DATASET:
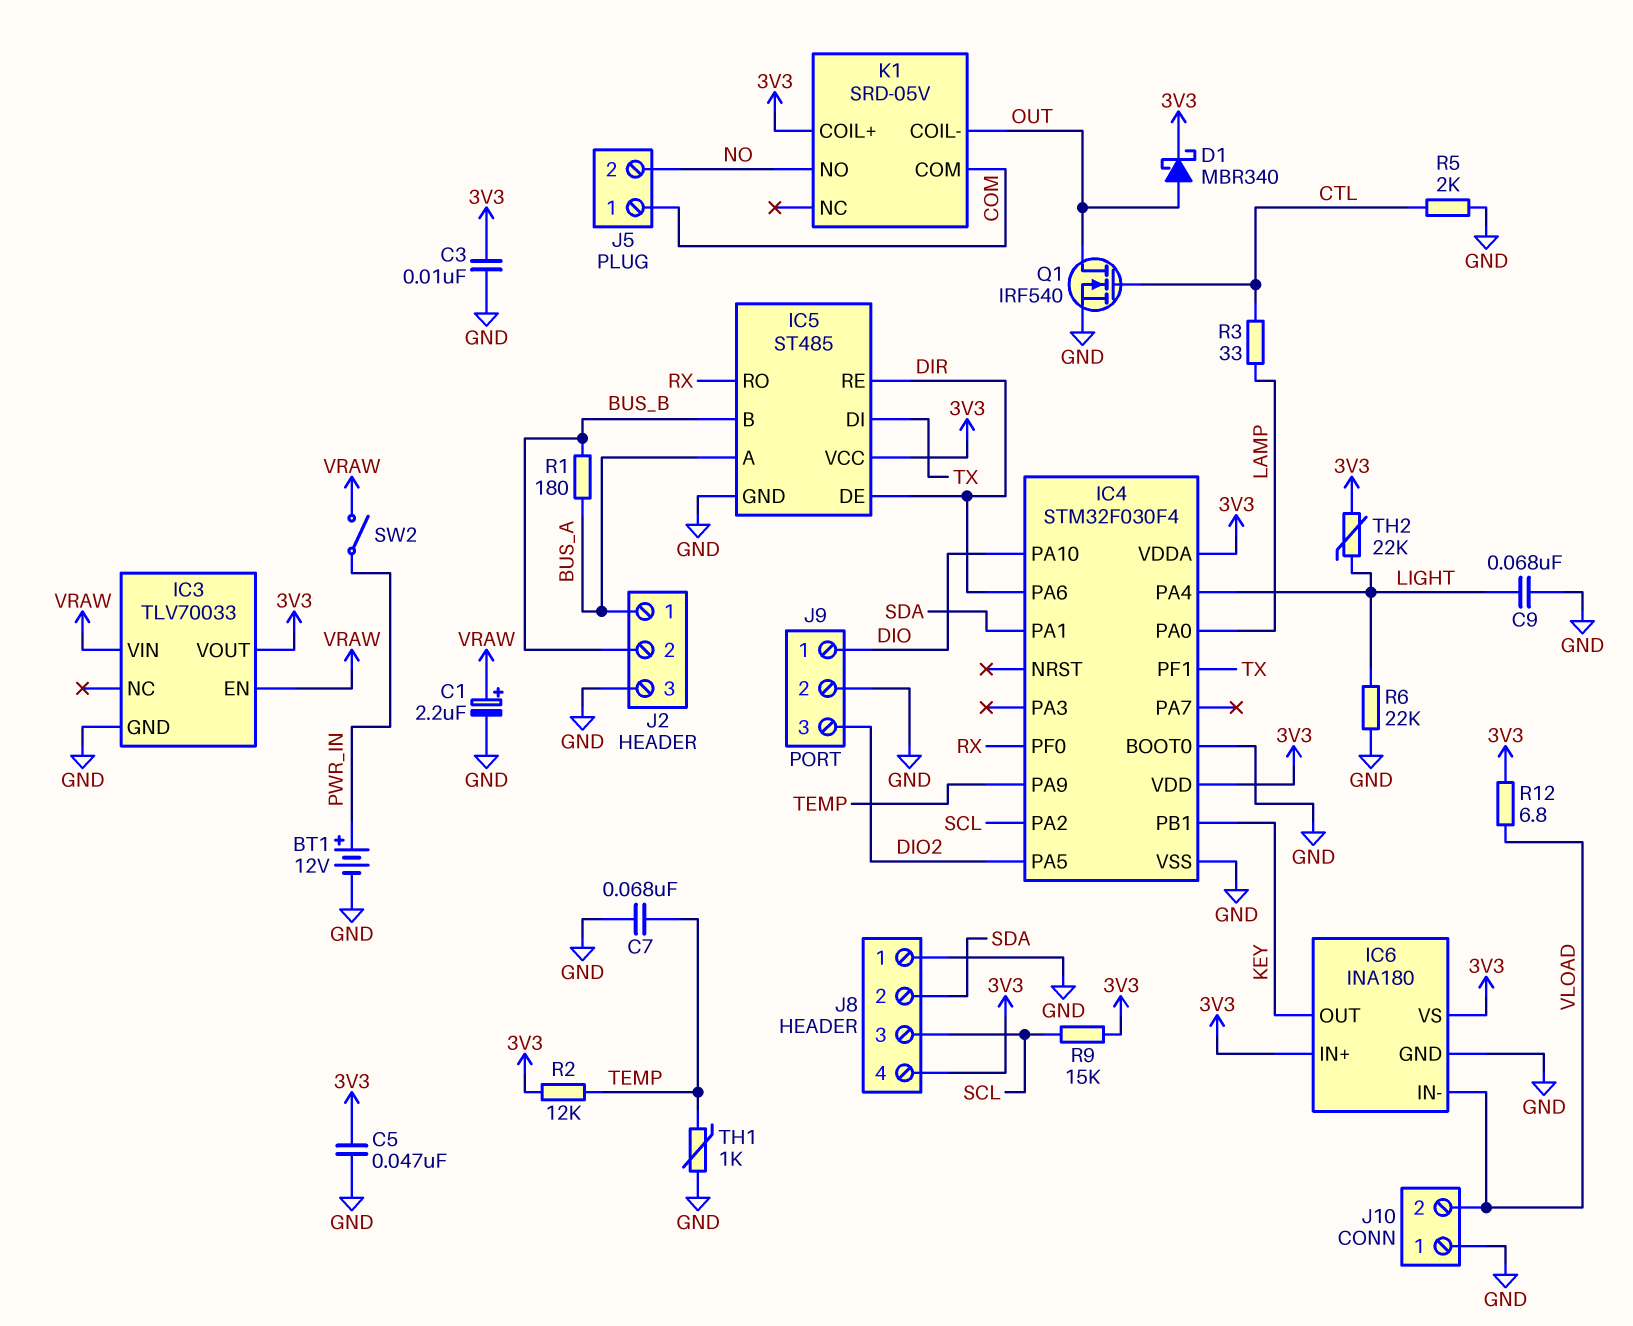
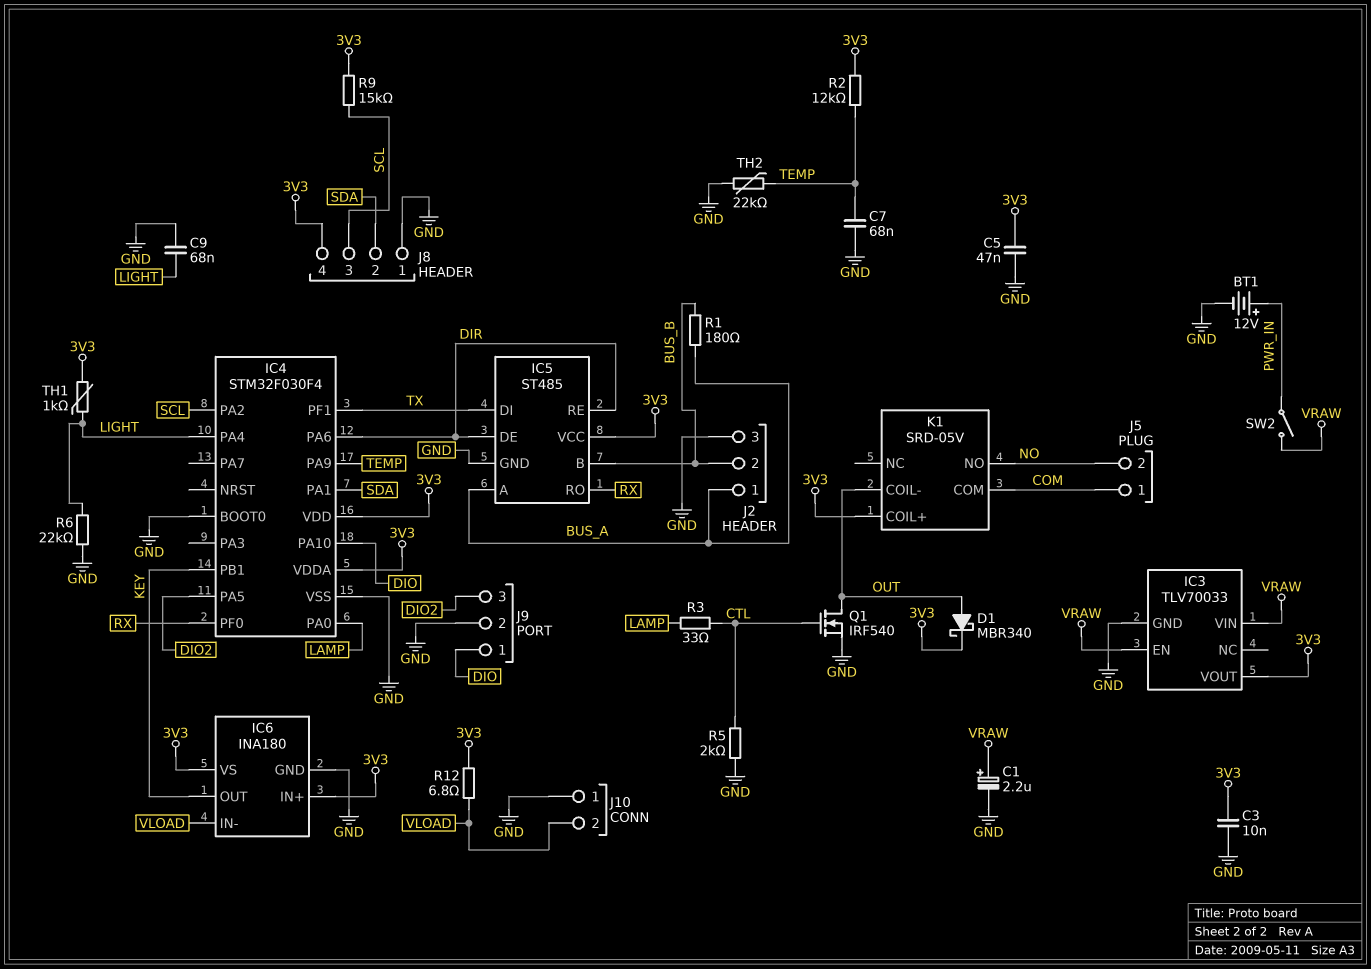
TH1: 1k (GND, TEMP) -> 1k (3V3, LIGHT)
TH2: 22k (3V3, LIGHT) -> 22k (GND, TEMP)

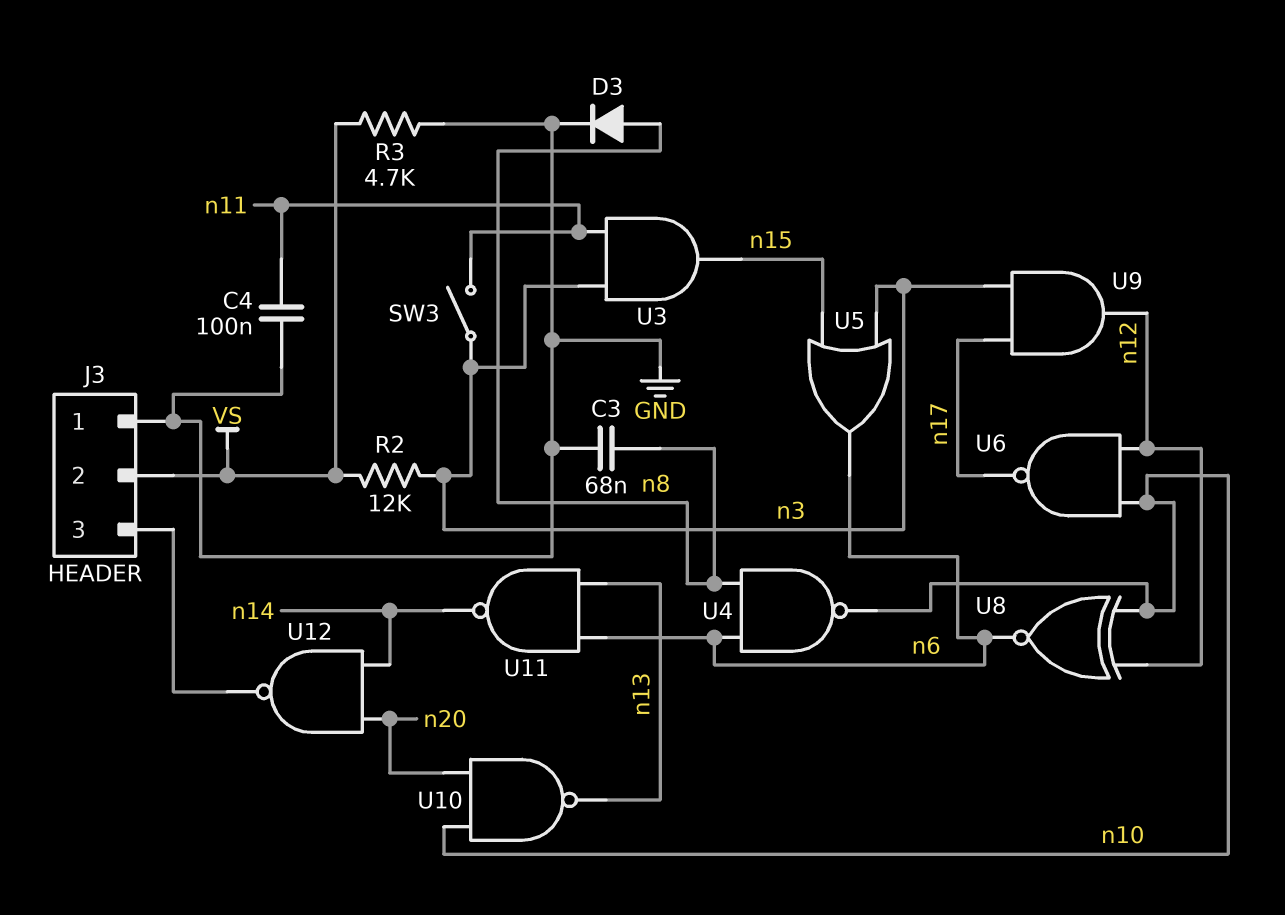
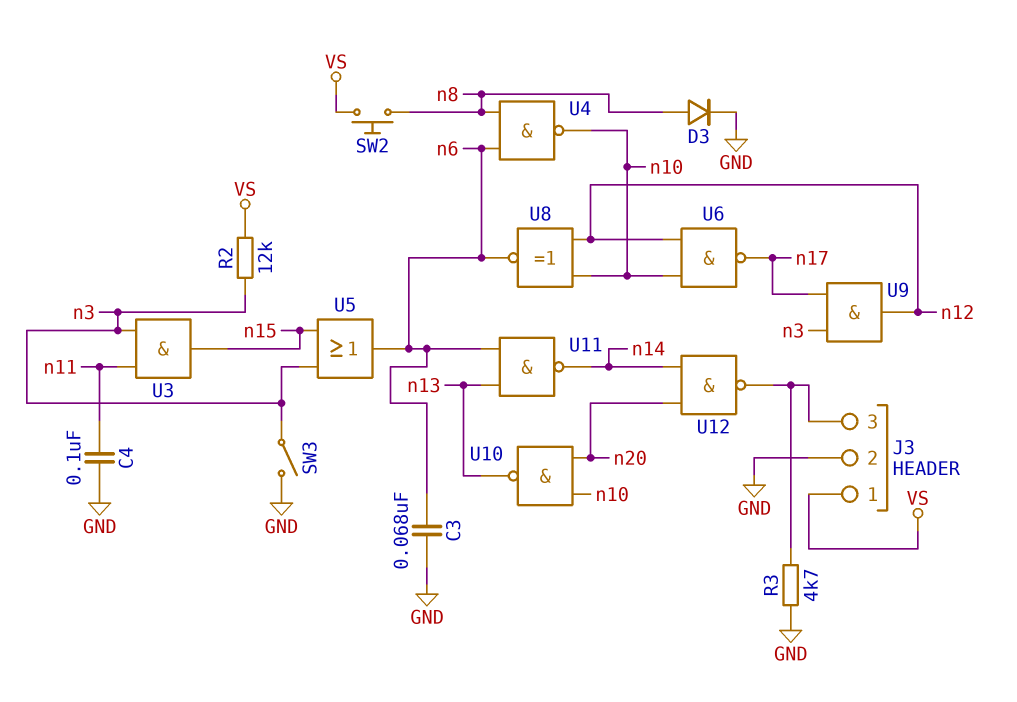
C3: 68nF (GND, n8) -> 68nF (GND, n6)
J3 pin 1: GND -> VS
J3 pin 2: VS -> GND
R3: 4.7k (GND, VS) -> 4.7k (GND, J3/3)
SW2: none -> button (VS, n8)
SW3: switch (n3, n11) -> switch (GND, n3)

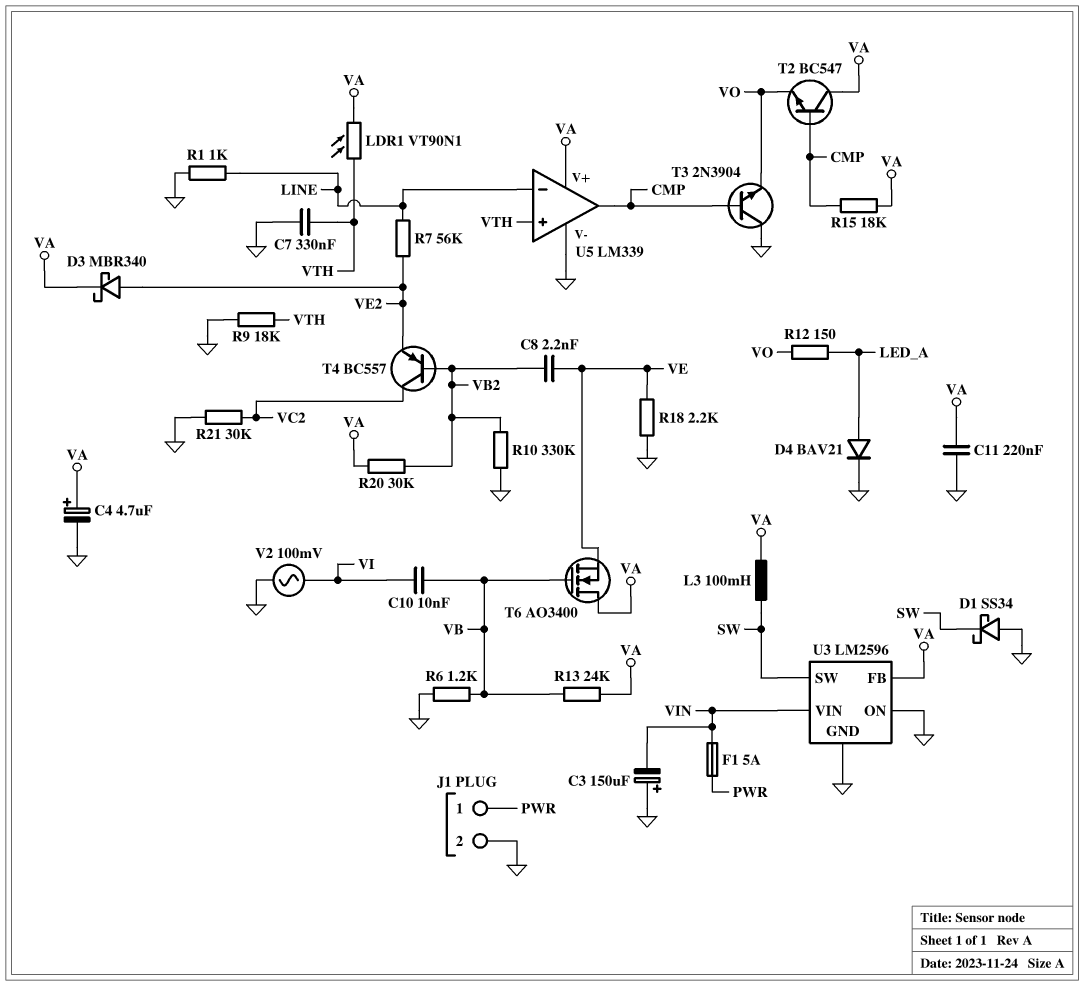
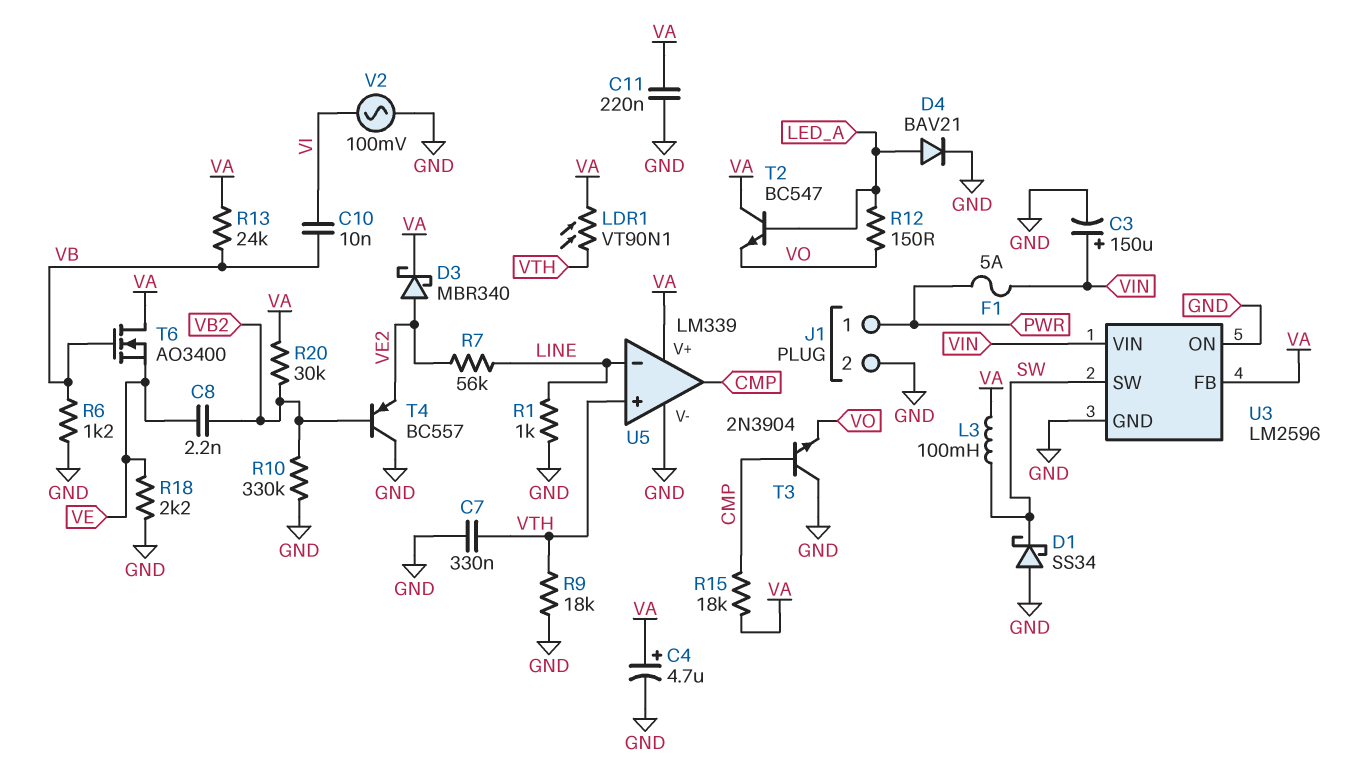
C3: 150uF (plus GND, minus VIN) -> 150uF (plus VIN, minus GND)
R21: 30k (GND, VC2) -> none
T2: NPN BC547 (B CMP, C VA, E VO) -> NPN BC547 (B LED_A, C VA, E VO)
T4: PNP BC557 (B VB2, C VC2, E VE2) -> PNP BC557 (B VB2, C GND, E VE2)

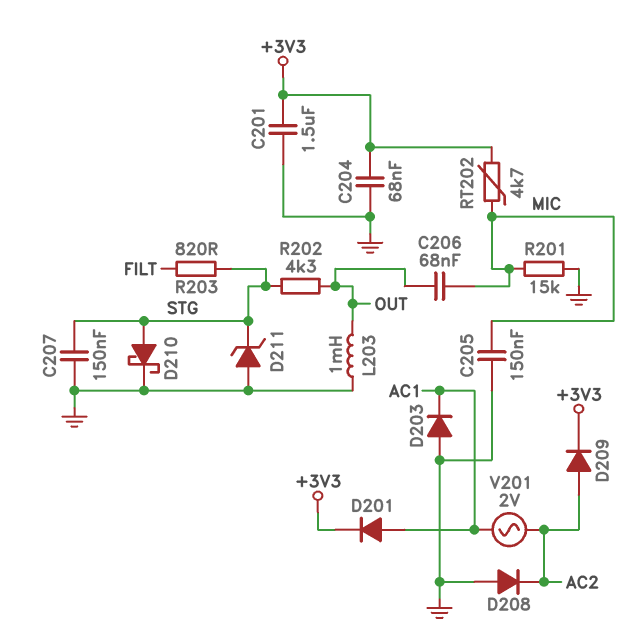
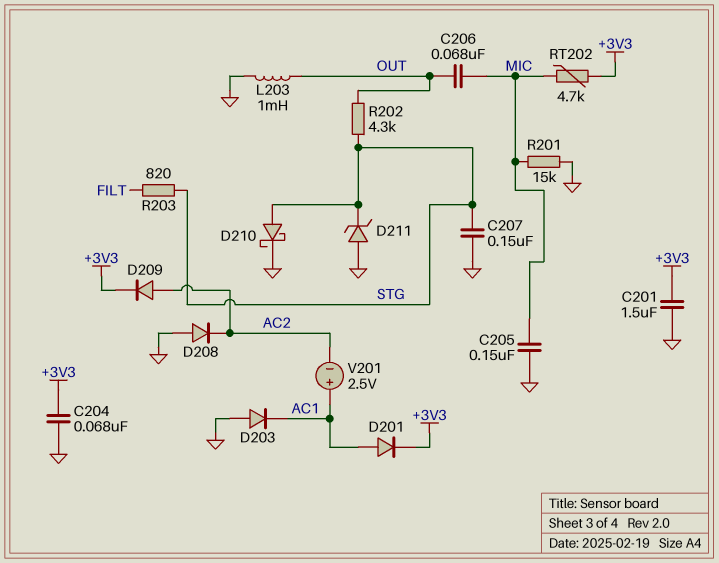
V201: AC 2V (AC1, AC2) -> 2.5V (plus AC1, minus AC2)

PROBLEM STATEMENT: From the opening line of the listing above through the line bearing "T2: NPN BC547", repeat each line exactly. Drop every picture.

TASK SOLUTION:
TH1: 1k (GND, TEMP) -> 1k (3V3, LIGHT)
TH2: 22k (3V3, LIGHT) -> 22k (GND, TEMP)

C3: 68nF (GND, n8) -> 68nF (GND, n6)
J3 pin 1: GND -> VS
J3 pin 2: VS -> GND
R3: 4.7k (GND, VS) -> 4.7k (GND, J3/3)
SW2: none -> button (VS, n8)
SW3: switch (n3, n11) -> switch (GND, n3)

C3: 150uF (plus GND, minus VIN) -> 150uF (plus VIN, minus GND)
R21: 30k (GND, VC2) -> none
T2: NPN BC547 (B CMP, C VA, E VO) -> NPN BC547 (B LED_A, C VA, E VO)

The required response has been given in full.